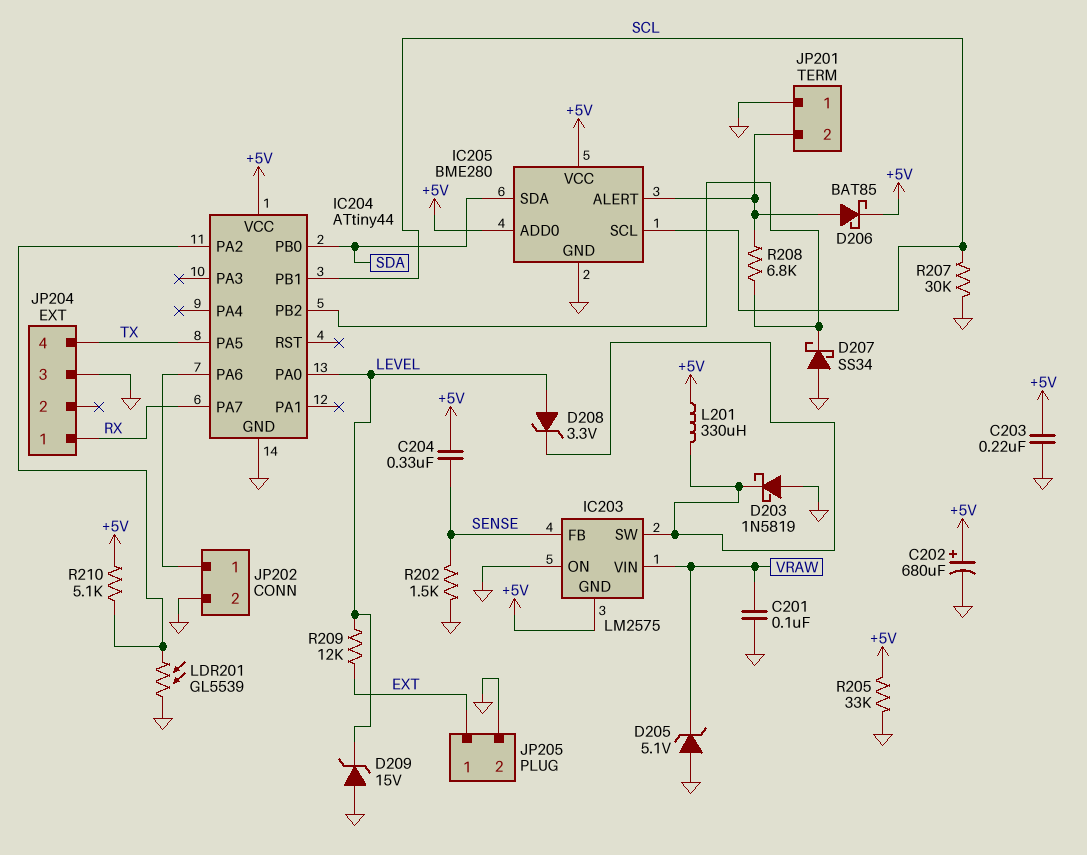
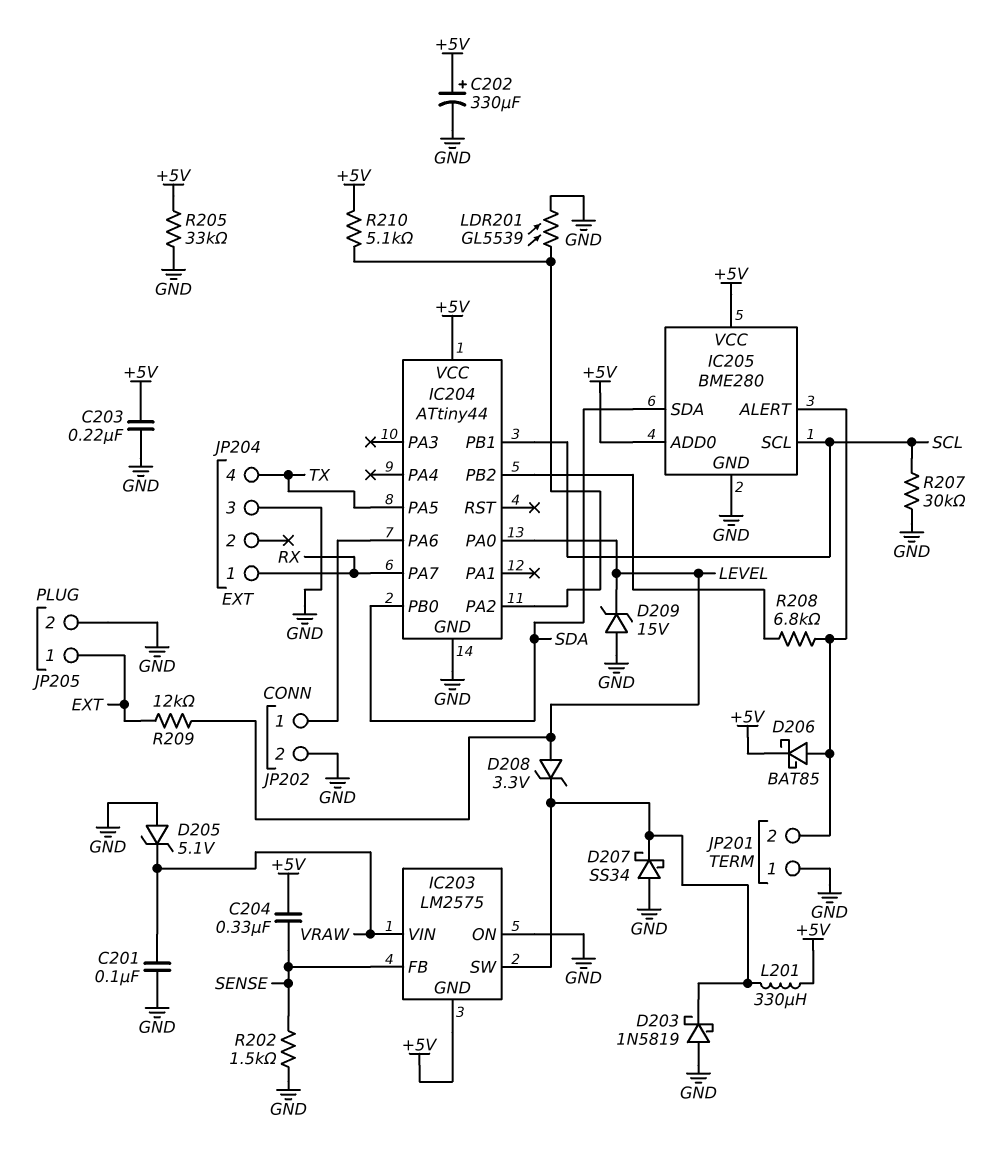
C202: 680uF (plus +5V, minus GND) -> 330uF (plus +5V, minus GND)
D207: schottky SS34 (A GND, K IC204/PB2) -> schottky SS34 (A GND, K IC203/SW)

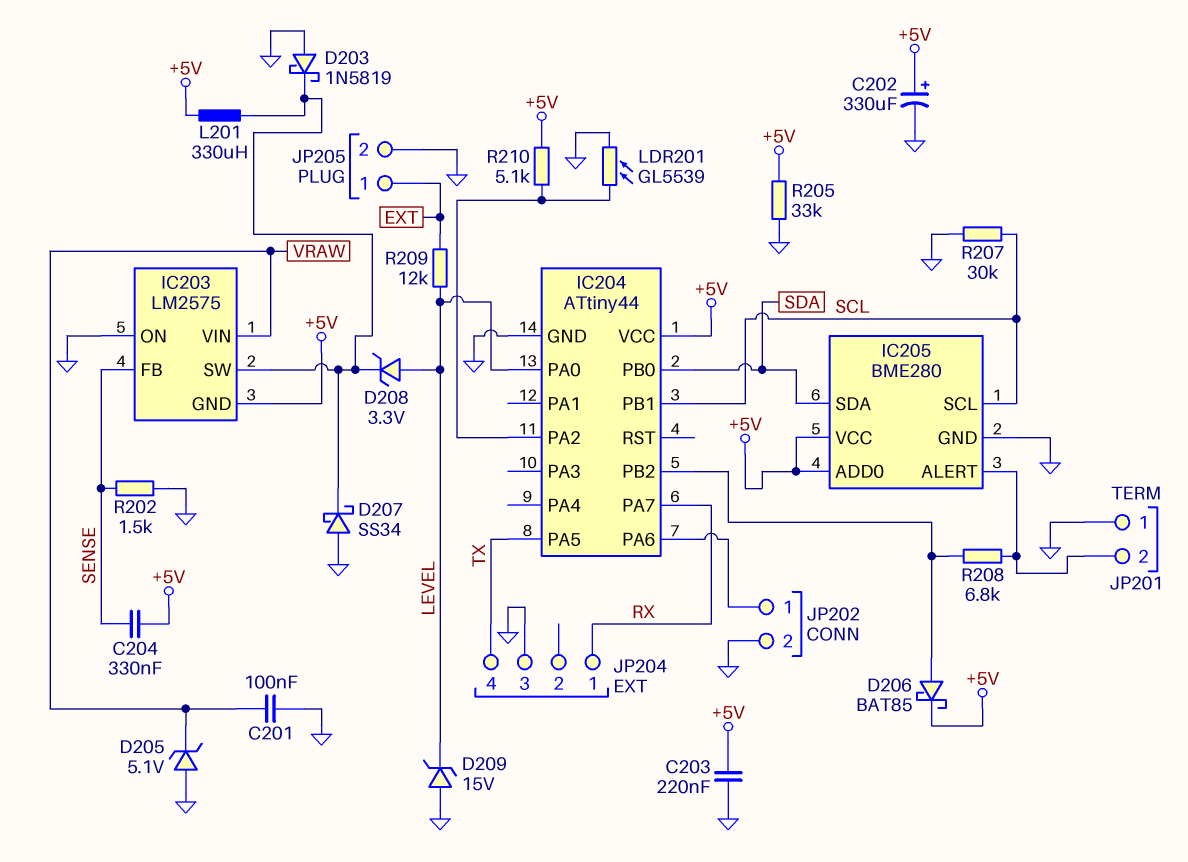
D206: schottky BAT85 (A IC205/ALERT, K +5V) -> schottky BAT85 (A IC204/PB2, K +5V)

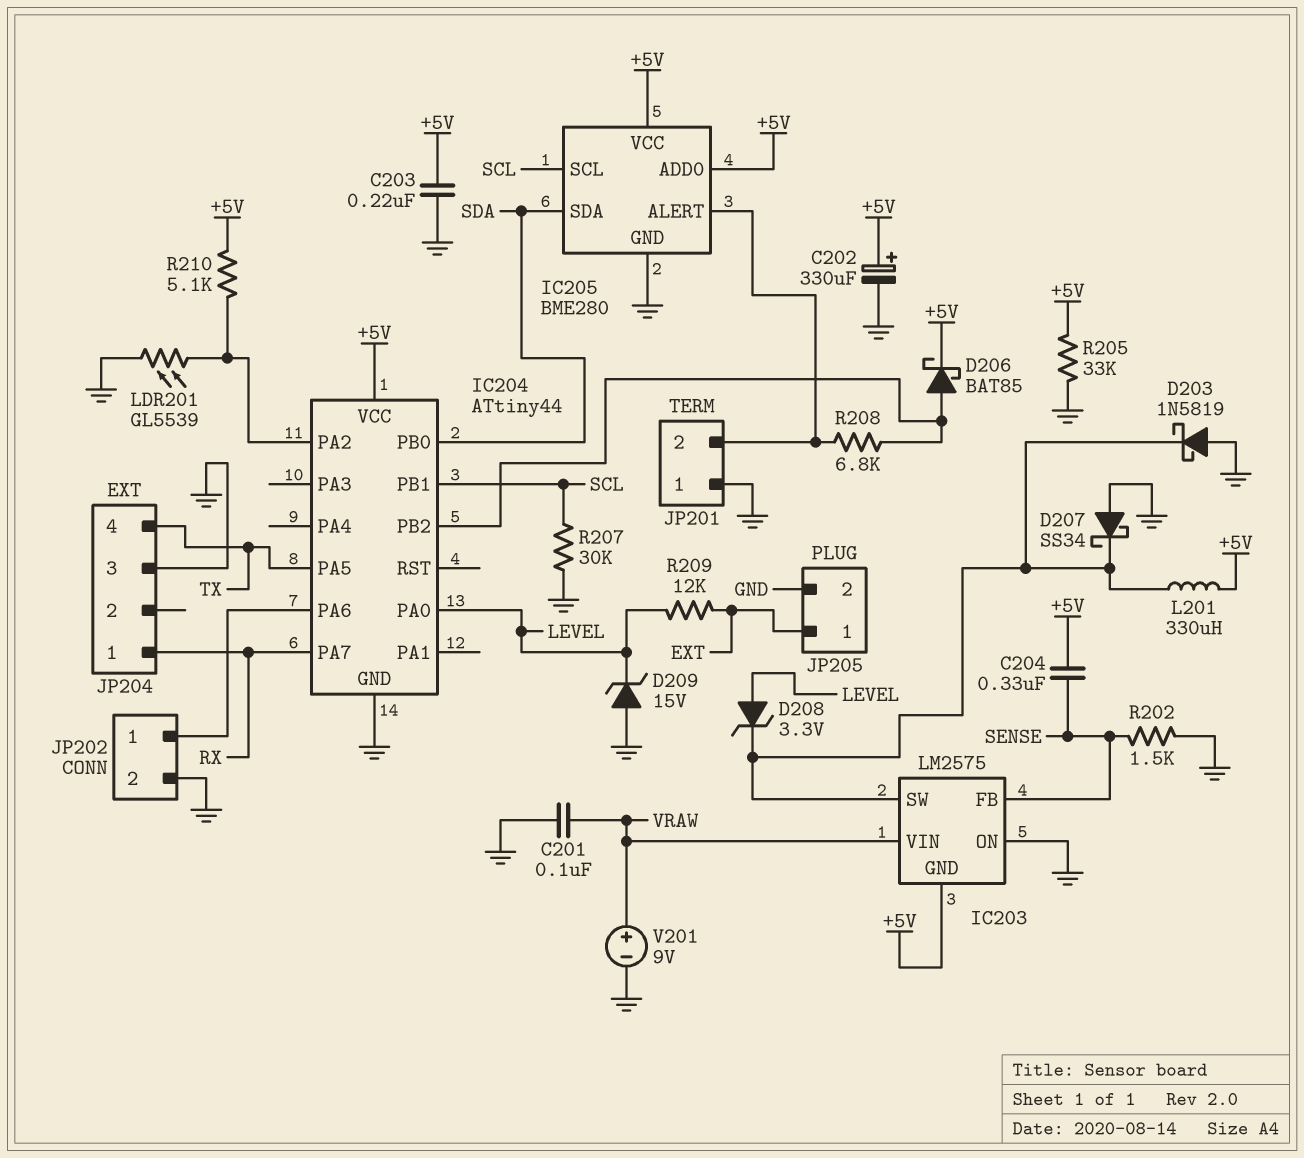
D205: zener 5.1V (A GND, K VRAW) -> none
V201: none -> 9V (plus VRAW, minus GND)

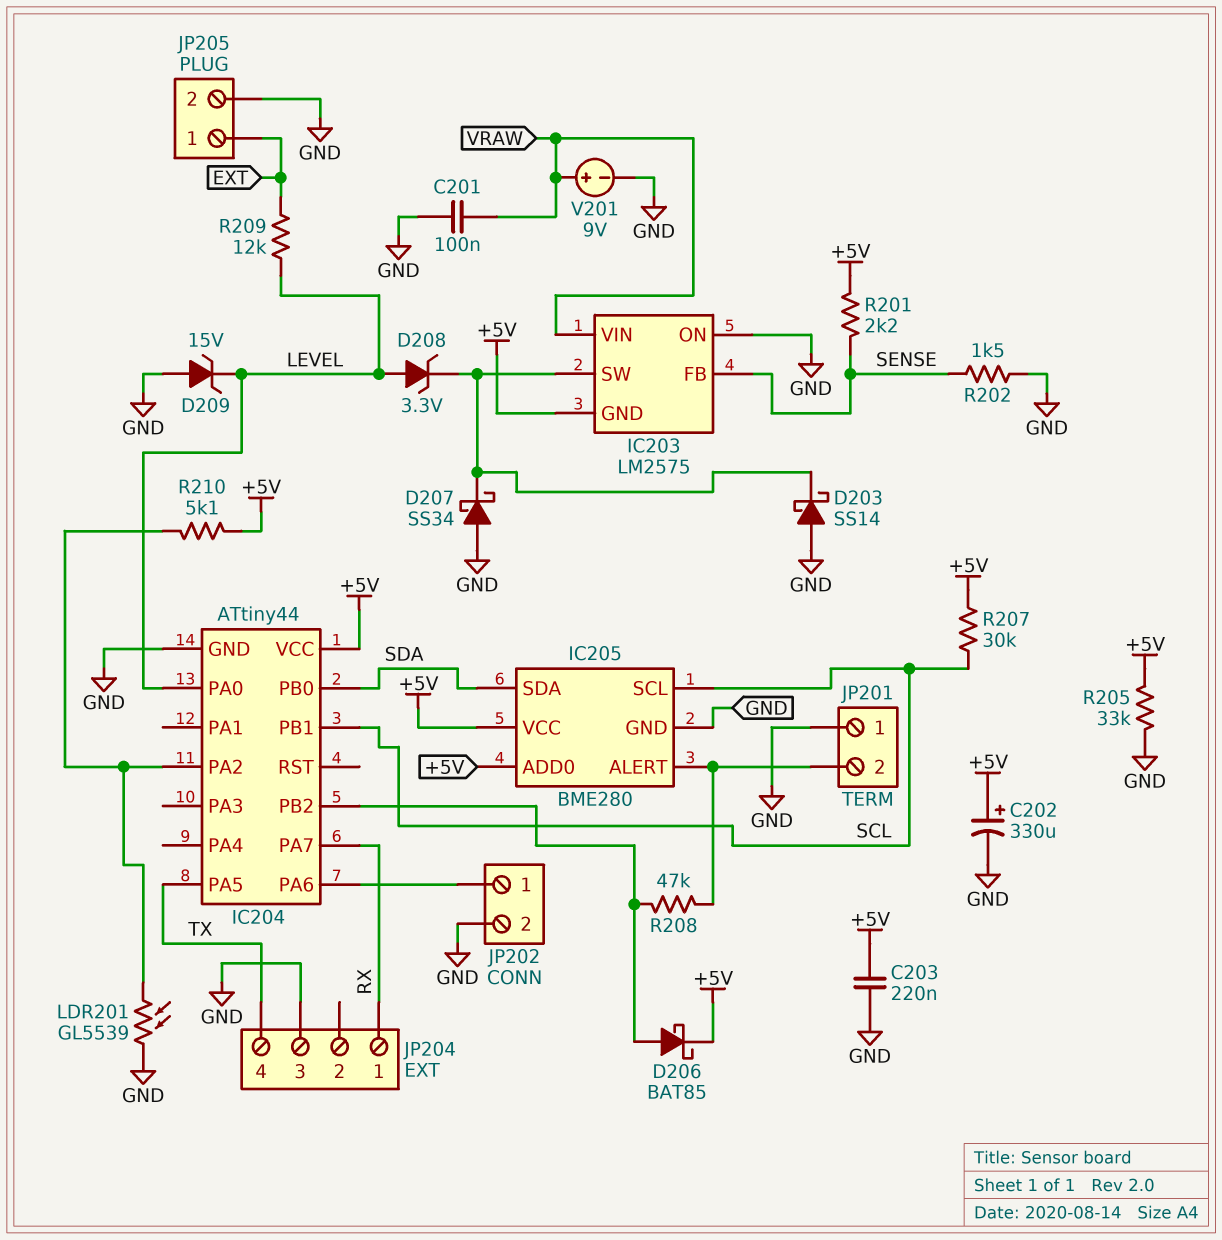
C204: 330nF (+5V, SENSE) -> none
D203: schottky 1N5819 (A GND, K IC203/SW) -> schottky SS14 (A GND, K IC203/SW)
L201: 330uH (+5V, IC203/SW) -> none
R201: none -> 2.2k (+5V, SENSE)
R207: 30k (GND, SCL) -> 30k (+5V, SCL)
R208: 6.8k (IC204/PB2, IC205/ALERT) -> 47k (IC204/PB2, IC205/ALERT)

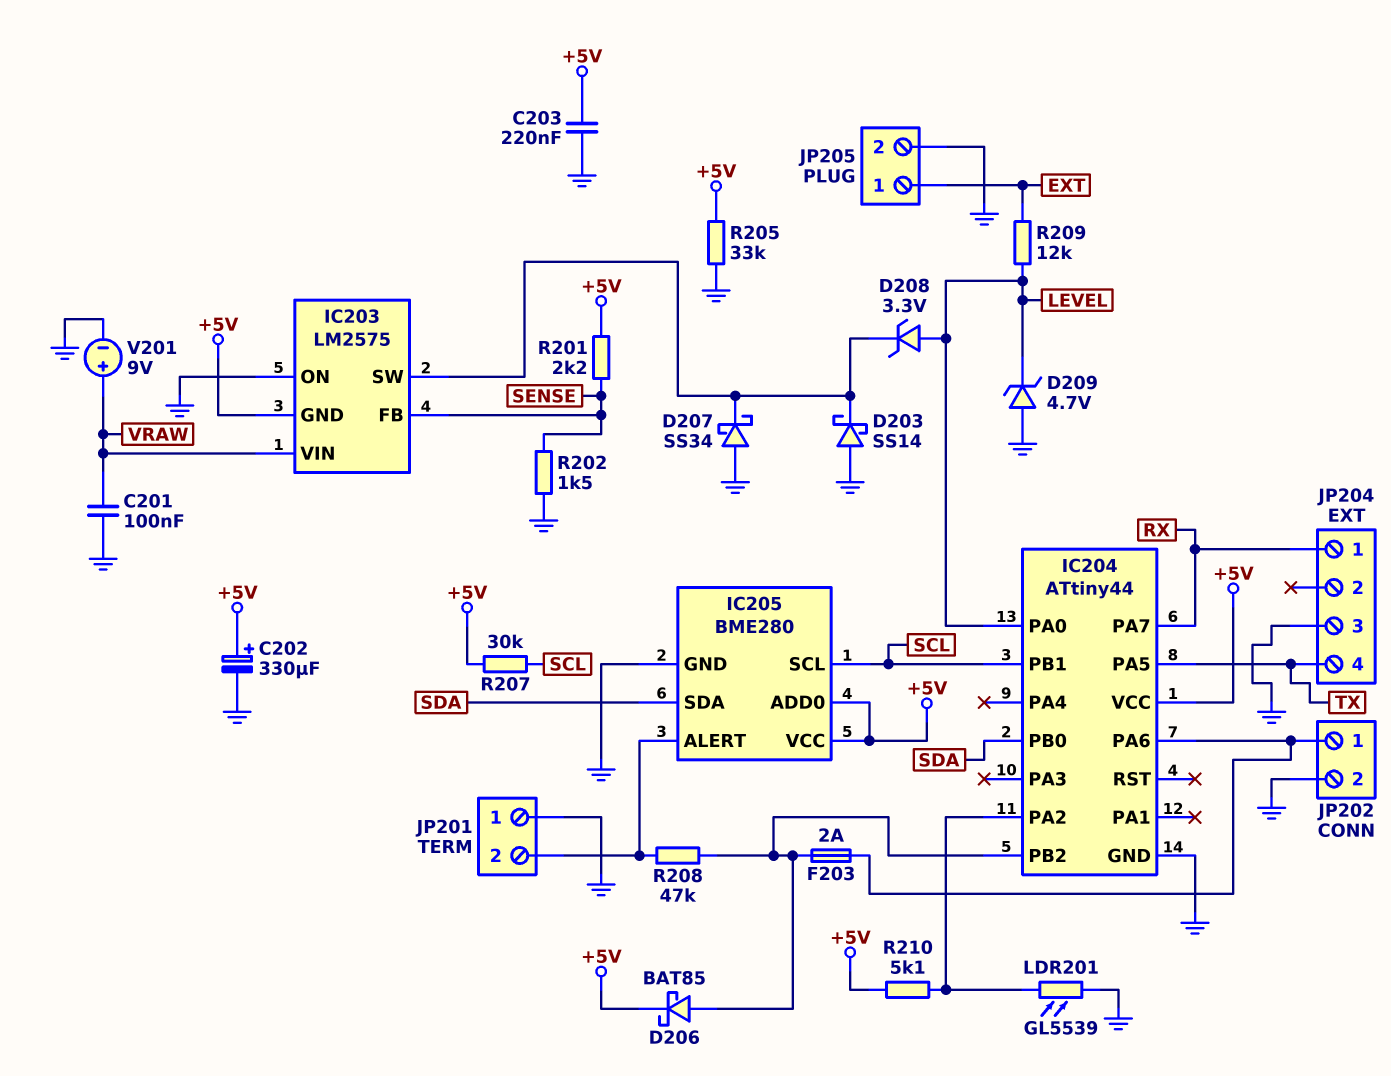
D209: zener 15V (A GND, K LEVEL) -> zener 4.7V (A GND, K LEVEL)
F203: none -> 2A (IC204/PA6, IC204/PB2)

**TASK STATEMENT**
Reproduce word for word the lines from the one containing "R208: 6.8k (IC204/PB2, IC205/ALERT)" through the end of the data, both ends kept. Drop the pictures.

**REPLY TO THE TASK**
R208: 6.8k (IC204/PB2, IC205/ALERT) -> 47k (IC204/PB2, IC205/ALERT)

D209: zener 15V (A GND, K LEVEL) -> zener 4.7V (A GND, K LEVEL)
F203: none -> 2A (IC204/PA6, IC204/PB2)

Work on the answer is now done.